To be done
Find every line in the entries below that contains the word "moved" and copy each of those lines in full.

Material for the task
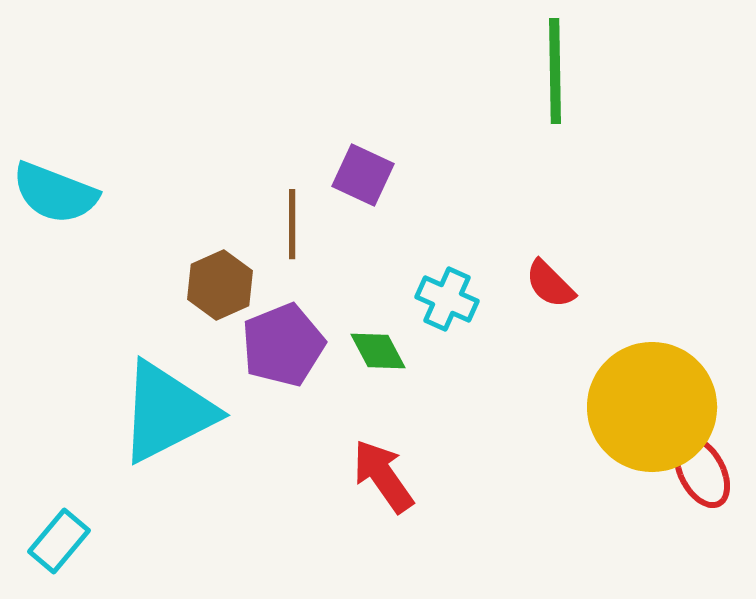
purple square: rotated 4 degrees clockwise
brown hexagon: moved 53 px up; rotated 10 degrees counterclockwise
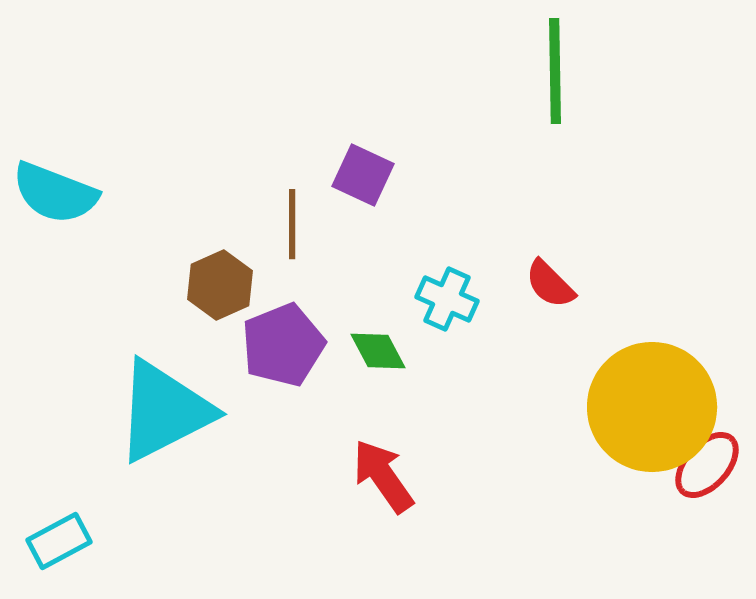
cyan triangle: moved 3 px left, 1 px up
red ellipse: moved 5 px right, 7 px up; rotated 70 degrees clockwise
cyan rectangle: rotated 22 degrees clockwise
* * *
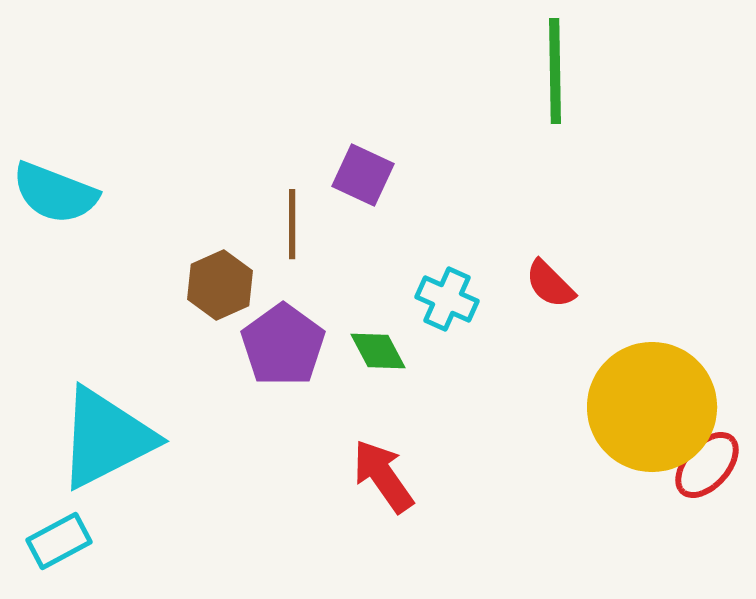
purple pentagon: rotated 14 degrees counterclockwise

Task answer
brown hexagon: moved 53 px up; rotated 10 degrees counterclockwise
cyan triangle: moved 3 px left, 1 px up
red ellipse: moved 5 px right, 7 px up; rotated 70 degrees clockwise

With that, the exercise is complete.